_REQUIRED ACTION_. Would you transcribe the entries below, beginning at the line with "SERVO1 pin PWM: A0 -> D1" and ending after the line with "LINE: TCRT5000 -> KY-033", exactly, with no picture and nothing more?

++++

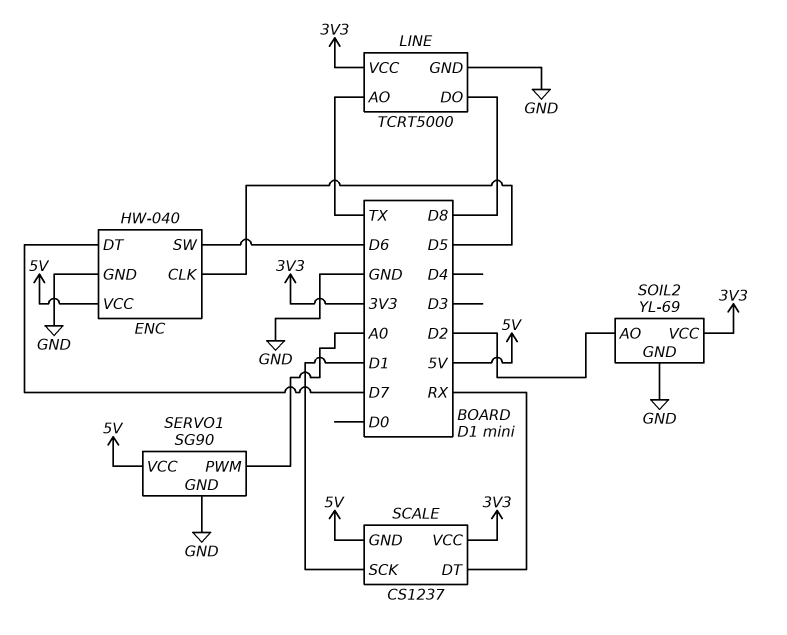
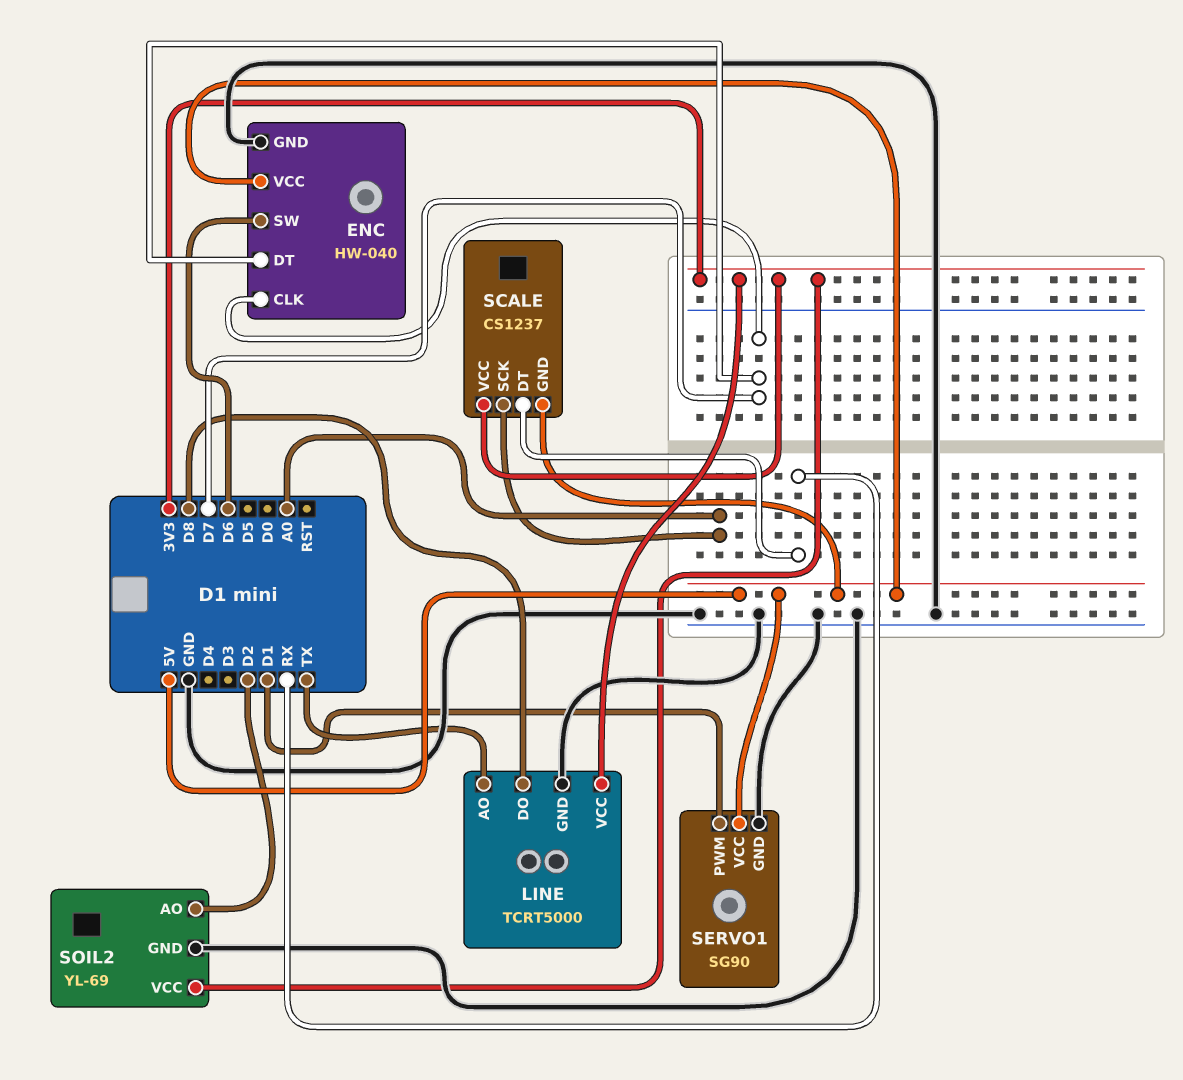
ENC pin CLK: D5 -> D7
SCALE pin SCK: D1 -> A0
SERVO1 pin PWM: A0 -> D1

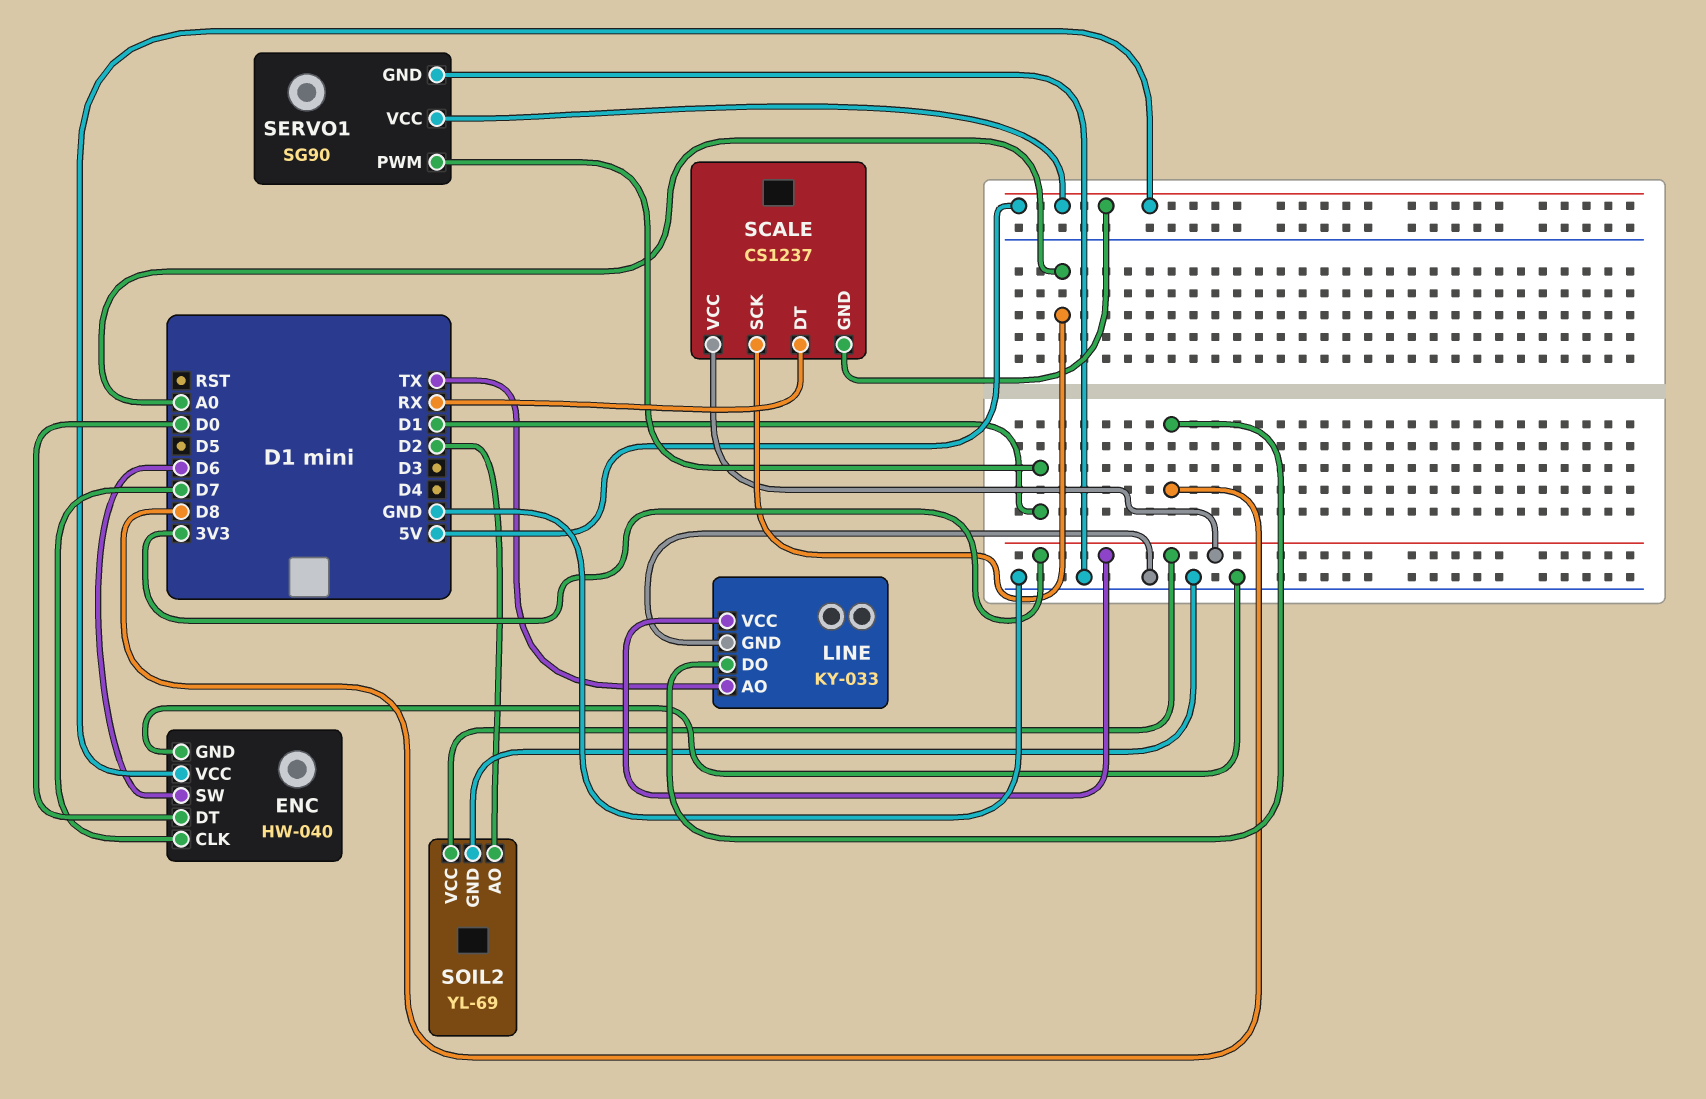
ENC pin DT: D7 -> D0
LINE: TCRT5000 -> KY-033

++++

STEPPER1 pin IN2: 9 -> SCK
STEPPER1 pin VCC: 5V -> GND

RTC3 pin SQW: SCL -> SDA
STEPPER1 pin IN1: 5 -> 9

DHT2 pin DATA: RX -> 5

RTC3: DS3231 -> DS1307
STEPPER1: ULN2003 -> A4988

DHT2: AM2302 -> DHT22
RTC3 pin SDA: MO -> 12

++++

_RESULT FOR THIS TASK_.
SERVO1 pin PWM: A0 -> D1

ENC pin DT: D7 -> D0
LINE: TCRT5000 -> KY-033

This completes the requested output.